Work required:
Establish how many lines in the records below include the word "yellow"; respond with that number only.

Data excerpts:
[Start of section]
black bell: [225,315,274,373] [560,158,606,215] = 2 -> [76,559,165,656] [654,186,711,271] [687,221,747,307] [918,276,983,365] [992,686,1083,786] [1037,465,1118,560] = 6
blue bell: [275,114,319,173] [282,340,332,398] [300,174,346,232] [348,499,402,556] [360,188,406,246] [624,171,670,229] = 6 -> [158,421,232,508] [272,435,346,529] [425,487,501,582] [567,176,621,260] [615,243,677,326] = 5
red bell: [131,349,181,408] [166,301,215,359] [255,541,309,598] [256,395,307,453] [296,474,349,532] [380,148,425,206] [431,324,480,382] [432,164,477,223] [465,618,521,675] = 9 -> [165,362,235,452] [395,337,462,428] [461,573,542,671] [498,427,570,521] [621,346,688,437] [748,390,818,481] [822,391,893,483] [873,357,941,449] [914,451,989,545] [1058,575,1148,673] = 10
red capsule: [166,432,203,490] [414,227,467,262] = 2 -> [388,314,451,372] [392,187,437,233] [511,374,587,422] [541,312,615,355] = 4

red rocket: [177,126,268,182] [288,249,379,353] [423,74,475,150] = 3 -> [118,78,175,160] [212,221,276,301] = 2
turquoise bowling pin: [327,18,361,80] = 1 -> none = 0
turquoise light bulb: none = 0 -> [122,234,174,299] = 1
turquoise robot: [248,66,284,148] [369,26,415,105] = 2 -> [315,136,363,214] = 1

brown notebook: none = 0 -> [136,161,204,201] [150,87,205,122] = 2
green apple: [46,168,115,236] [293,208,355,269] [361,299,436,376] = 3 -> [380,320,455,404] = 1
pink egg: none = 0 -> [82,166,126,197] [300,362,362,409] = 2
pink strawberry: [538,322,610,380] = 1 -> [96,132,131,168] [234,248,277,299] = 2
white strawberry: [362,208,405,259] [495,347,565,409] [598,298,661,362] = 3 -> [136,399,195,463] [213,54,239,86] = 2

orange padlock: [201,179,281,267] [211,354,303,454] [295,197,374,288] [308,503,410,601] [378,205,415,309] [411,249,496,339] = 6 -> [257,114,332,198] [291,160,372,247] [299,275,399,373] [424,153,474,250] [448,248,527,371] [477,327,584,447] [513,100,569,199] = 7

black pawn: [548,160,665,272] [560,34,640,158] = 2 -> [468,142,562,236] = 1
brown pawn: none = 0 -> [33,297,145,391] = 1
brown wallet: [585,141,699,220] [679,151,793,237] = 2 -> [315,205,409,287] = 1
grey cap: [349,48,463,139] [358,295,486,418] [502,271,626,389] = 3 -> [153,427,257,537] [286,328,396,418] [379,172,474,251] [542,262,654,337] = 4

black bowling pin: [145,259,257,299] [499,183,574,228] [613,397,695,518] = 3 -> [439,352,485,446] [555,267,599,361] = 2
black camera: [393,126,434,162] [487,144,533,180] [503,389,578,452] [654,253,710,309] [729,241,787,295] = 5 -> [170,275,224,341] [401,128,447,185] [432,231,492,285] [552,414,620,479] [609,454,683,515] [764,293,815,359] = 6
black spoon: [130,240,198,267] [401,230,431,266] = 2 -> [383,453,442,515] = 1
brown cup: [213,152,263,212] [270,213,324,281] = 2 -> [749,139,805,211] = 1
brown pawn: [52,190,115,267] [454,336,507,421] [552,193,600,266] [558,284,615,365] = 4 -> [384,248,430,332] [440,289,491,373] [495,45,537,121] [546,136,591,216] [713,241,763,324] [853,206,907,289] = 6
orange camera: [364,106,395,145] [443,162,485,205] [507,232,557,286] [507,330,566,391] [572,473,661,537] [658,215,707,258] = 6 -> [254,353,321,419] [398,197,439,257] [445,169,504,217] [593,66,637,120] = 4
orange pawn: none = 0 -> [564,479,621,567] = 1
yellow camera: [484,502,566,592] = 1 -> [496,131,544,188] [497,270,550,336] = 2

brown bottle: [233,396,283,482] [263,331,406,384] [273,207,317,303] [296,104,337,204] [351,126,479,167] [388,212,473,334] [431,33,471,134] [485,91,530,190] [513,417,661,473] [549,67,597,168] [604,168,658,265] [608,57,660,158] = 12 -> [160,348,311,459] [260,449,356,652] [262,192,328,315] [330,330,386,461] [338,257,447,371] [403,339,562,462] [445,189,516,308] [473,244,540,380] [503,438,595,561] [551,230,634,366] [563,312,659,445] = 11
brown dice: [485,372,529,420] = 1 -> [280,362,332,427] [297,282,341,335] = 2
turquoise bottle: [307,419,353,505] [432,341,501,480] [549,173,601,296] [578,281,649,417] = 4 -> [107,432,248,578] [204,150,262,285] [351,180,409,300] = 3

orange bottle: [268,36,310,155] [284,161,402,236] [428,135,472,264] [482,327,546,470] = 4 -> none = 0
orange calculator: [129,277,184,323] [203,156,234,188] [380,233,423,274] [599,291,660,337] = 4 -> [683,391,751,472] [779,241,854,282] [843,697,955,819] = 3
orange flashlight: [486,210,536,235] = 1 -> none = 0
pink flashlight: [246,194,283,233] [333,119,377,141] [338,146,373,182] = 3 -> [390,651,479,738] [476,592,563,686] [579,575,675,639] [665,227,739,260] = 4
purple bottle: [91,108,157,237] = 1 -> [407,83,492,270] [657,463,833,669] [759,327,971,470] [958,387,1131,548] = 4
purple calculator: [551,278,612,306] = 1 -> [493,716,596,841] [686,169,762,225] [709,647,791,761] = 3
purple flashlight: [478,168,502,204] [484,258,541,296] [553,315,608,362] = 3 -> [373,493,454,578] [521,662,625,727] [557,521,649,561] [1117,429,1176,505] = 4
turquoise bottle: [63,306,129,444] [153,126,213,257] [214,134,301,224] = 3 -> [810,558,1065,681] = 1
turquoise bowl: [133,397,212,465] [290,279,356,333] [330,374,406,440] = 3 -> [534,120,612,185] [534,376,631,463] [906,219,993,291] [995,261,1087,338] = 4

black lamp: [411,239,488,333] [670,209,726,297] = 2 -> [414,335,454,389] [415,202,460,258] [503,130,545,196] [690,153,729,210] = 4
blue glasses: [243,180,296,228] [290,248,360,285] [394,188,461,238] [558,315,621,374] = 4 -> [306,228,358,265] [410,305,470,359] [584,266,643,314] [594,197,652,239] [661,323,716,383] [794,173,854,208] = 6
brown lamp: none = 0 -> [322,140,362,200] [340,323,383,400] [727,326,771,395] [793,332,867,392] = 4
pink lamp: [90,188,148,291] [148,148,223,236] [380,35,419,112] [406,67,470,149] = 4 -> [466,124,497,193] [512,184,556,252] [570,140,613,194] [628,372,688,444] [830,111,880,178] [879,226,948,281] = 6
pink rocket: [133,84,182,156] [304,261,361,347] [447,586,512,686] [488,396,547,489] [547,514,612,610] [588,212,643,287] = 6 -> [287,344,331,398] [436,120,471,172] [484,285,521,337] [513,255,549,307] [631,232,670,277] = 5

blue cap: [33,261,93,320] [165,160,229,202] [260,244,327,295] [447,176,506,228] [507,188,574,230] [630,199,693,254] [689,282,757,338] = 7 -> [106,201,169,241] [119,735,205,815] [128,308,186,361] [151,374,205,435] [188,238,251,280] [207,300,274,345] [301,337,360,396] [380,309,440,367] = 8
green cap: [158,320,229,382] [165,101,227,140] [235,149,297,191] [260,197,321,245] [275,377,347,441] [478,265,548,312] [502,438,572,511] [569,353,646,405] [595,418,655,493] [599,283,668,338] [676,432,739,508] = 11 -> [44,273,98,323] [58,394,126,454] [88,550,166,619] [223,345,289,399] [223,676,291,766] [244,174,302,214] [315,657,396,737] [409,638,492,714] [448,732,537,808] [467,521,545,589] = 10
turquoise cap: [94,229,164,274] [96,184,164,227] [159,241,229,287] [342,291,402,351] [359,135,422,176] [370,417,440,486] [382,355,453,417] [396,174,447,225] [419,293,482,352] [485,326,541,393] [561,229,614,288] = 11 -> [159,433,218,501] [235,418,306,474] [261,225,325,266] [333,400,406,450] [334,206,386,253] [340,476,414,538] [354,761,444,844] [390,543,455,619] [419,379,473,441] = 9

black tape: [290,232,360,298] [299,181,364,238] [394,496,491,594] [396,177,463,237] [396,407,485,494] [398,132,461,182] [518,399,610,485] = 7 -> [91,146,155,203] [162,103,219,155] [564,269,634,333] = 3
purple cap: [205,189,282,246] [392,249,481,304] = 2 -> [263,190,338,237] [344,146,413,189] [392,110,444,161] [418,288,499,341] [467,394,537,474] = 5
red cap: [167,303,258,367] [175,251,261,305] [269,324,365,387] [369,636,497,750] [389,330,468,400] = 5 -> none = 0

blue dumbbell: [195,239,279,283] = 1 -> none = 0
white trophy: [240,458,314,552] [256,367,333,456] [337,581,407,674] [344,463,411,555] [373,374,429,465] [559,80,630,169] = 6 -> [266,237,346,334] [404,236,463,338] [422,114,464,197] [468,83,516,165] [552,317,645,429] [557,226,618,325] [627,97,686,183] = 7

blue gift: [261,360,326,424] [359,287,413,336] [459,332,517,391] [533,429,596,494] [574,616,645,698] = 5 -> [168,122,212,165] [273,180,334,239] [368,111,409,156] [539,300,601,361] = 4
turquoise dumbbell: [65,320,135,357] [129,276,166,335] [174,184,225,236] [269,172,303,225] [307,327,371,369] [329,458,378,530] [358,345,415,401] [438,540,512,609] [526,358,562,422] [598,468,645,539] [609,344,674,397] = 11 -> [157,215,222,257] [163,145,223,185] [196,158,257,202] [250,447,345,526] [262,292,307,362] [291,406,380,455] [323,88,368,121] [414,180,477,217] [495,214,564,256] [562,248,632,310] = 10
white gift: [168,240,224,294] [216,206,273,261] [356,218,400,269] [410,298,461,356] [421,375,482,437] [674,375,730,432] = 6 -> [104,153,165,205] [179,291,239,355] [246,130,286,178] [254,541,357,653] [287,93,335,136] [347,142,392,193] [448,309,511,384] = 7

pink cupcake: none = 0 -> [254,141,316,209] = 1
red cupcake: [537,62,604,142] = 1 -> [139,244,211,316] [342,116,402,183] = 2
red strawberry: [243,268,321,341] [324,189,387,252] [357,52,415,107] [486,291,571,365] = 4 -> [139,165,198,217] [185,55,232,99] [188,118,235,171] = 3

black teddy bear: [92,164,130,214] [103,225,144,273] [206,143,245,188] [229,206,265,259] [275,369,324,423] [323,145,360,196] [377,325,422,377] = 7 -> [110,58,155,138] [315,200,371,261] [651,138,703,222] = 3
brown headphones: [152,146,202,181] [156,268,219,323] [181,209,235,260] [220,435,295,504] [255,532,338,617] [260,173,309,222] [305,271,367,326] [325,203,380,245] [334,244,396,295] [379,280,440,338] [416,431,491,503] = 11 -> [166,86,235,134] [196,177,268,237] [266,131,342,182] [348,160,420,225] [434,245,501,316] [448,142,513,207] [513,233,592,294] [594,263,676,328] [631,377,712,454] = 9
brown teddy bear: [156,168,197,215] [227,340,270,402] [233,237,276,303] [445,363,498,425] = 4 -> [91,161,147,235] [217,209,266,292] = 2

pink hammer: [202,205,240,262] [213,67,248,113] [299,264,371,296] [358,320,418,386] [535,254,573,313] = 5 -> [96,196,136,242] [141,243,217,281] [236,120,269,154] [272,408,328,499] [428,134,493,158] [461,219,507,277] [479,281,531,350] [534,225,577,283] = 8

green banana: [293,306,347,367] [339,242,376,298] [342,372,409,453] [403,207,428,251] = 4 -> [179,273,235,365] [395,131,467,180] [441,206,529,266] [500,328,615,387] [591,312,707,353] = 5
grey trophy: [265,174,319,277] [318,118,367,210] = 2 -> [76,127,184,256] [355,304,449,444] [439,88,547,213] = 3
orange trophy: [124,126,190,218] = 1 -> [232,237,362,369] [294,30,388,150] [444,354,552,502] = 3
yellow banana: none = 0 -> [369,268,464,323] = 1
[End of section]
Answer to this task:
2